Extracted records:
>>>

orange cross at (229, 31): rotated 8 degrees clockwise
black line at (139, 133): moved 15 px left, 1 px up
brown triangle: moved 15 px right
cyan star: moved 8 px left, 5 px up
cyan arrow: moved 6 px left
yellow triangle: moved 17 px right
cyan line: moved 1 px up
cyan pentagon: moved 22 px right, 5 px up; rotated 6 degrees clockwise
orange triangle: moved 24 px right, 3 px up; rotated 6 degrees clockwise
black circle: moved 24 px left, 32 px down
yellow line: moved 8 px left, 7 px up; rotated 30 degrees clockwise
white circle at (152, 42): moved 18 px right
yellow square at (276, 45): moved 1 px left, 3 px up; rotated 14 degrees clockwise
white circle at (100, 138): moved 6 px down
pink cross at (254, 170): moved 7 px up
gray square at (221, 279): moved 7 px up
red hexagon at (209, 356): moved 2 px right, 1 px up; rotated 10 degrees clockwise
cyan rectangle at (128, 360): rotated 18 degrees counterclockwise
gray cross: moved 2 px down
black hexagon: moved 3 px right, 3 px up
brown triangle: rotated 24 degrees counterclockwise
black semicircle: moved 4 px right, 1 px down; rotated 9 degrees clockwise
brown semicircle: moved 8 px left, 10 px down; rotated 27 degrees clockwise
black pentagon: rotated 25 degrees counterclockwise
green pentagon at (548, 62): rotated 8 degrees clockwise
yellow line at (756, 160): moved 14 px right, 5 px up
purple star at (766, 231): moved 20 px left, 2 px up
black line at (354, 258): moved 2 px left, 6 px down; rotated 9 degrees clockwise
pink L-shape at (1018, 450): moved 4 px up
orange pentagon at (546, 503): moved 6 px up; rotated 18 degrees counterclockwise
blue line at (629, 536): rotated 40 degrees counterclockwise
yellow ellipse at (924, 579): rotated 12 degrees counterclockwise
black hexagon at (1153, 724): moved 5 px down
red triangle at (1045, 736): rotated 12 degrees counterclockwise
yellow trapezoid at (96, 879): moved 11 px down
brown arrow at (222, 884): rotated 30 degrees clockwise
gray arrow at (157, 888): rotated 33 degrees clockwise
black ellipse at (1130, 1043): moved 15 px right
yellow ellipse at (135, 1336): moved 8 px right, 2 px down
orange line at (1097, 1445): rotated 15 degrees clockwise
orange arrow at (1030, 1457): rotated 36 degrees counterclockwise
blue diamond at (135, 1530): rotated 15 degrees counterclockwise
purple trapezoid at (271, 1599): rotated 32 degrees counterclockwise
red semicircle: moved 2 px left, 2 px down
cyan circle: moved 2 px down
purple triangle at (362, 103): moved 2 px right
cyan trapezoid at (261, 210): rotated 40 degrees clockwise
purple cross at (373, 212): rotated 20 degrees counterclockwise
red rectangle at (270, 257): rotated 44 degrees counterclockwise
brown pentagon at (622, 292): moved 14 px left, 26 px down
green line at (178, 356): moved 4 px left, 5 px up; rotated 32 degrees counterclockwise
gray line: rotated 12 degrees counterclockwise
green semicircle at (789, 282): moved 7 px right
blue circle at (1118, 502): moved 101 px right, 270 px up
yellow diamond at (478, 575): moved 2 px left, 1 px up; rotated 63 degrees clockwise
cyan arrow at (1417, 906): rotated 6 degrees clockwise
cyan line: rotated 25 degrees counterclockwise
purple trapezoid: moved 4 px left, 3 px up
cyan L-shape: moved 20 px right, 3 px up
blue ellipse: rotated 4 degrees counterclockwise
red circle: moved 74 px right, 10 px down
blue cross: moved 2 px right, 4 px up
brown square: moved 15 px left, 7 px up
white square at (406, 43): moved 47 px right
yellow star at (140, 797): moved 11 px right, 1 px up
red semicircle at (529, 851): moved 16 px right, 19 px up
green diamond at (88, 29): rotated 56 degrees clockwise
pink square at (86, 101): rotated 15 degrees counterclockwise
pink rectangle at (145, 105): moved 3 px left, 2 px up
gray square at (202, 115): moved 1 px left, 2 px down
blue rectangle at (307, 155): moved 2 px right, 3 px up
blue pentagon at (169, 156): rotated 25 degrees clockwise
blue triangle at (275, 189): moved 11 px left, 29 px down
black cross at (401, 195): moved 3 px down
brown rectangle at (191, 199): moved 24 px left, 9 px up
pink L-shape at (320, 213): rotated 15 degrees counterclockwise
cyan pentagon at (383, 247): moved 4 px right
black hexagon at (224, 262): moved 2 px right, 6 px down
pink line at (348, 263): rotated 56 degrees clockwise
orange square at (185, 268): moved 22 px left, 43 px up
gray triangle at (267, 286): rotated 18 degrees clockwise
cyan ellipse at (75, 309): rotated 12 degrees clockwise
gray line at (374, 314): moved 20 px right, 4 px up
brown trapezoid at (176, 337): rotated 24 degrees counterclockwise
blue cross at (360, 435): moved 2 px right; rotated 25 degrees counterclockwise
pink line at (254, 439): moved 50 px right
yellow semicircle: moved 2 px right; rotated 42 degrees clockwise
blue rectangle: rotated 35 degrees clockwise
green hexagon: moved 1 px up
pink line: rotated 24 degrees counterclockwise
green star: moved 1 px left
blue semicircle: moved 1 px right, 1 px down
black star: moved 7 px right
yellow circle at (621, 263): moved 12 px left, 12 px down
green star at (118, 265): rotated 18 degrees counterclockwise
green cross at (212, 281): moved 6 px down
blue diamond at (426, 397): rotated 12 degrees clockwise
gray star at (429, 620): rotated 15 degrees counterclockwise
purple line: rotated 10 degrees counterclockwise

<<<

■ **Goal of the exercise**: Copy every one of the lines above, reproducing each character without any change.

■ **Answer to the exercise**:
orange cross at (229, 31): rotated 8 degrees clockwise
black line at (139, 133): moved 15 px left, 1 px up
brown triangle: moved 15 px right
cyan star: moved 8 px left, 5 px up
cyan arrow: moved 6 px left
yellow triangle: moved 17 px right
cyan line: moved 1 px up
cyan pentagon: moved 22 px right, 5 px up; rotated 6 degrees clockwise
orange triangle: moved 24 px right, 3 px up; rotated 6 degrees clockwise
black circle: moved 24 px left, 32 px down
yellow line: moved 8 px left, 7 px up; rotated 30 degrees clockwise
white circle at (152, 42): moved 18 px right
yellow square at (276, 45): moved 1 px left, 3 px up; rotated 14 degrees clockwise
white circle at (100, 138): moved 6 px down
pink cross at (254, 170): moved 7 px up
gray square at (221, 279): moved 7 px up
red hexagon at (209, 356): moved 2 px right, 1 px up; rotated 10 degrees clockwise
cyan rectangle at (128, 360): rotated 18 degrees counterclockwise
gray cross: moved 2 px down
black hexagon: moved 3 px right, 3 px up
brown triangle: rotated 24 degrees counterclockwise
black semicircle: moved 4 px right, 1 px down; rotated 9 degrees clockwise
brown semicircle: moved 8 px left, 10 px down; rotated 27 degrees clockwise
black pentagon: rotated 25 degrees counterclockwise
green pentagon at (548, 62): rotated 8 degrees clockwise
yellow line at (756, 160): moved 14 px right, 5 px up
purple star at (766, 231): moved 20 px left, 2 px up
black line at (354, 258): moved 2 px left, 6 px down; rotated 9 degrees clockwise
pink L-shape at (1018, 450): moved 4 px up
orange pentagon at (546, 503): moved 6 px up; rotated 18 degrees counterclockwise
blue line at (629, 536): rotated 40 degrees counterclockwise
yellow ellipse at (924, 579): rotated 12 degrees counterclockwise
black hexagon at (1153, 724): moved 5 px down
red triangle at (1045, 736): rotated 12 degrees counterclockwise
yellow trapezoid at (96, 879): moved 11 px down
brown arrow at (222, 884): rotated 30 degrees clockwise
gray arrow at (157, 888): rotated 33 degrees clockwise
black ellipse at (1130, 1043): moved 15 px right
yellow ellipse at (135, 1336): moved 8 px right, 2 px down
orange line at (1097, 1445): rotated 15 degrees clockwise
orange arrow at (1030, 1457): rotated 36 degrees counterclockwise
blue diamond at (135, 1530): rotated 15 degrees counterclockwise
purple trapezoid at (271, 1599): rotated 32 degrees counterclockwise
red semicircle: moved 2 px left, 2 px down
cyan circle: moved 2 px down
purple triangle at (362, 103): moved 2 px right
cyan trapezoid at (261, 210): rotated 40 degrees clockwise
purple cross at (373, 212): rotated 20 degrees counterclockwise
red rectangle at (270, 257): rotated 44 degrees counterclockwise
brown pentagon at (622, 292): moved 14 px left, 26 px down
green line at (178, 356): moved 4 px left, 5 px up; rotated 32 degrees counterclockwise
gray line: rotated 12 degrees counterclockwise
green semicircle at (789, 282): moved 7 px right
blue circle at (1118, 502): moved 101 px right, 270 px up
yellow diamond at (478, 575): moved 2 px left, 1 px up; rotated 63 degrees clockwise
cyan arrow at (1417, 906): rotated 6 degrees clockwise
cyan line: rotated 25 degrees counterclockwise
purple trapezoid: moved 4 px left, 3 px up
cyan L-shape: moved 20 px right, 3 px up
blue ellipse: rotated 4 degrees counterclockwise
red circle: moved 74 px right, 10 px down
blue cross: moved 2 px right, 4 px up
brown square: moved 15 px left, 7 px up
white square at (406, 43): moved 47 px right
yellow star at (140, 797): moved 11 px right, 1 px up
red semicircle at (529, 851): moved 16 px right, 19 px up
green diamond at (88, 29): rotated 56 degrees clockwise
pink square at (86, 101): rotated 15 degrees counterclockwise
pink rectangle at (145, 105): moved 3 px left, 2 px up
gray square at (202, 115): moved 1 px left, 2 px down
blue rectangle at (307, 155): moved 2 px right, 3 px up
blue pentagon at (169, 156): rotated 25 degrees clockwise
blue triangle at (275, 189): moved 11 px left, 29 px down
black cross at (401, 195): moved 3 px down
brown rectangle at (191, 199): moved 24 px left, 9 px up
pink L-shape at (320, 213): rotated 15 degrees counterclockwise
cyan pentagon at (383, 247): moved 4 px right
black hexagon at (224, 262): moved 2 px right, 6 px down
pink line at (348, 263): rotated 56 degrees clockwise
orange square at (185, 268): moved 22 px left, 43 px up
gray triangle at (267, 286): rotated 18 degrees clockwise
cyan ellipse at (75, 309): rotated 12 degrees clockwise
gray line at (374, 314): moved 20 px right, 4 px up
brown trapezoid at (176, 337): rotated 24 degrees counterclockwise
blue cross at (360, 435): moved 2 px right; rotated 25 degrees counterclockwise
pink line at (254, 439): moved 50 px right
yellow semicircle: moved 2 px right; rotated 42 degrees clockwise
blue rectangle: rotated 35 degrees clockwise
green hexagon: moved 1 px up
pink line: rotated 24 degrees counterclockwise
green star: moved 1 px left
blue semicircle: moved 1 px right, 1 px down
black star: moved 7 px right
yellow circle at (621, 263): moved 12 px left, 12 px down
green star at (118, 265): rotated 18 degrees counterclockwise
green cross at (212, 281): moved 6 px down
blue diamond at (426, 397): rotated 12 degrees clockwise
gray star at (429, 620): rotated 15 degrees counterclockwise
purple line: rotated 10 degrees counterclockwise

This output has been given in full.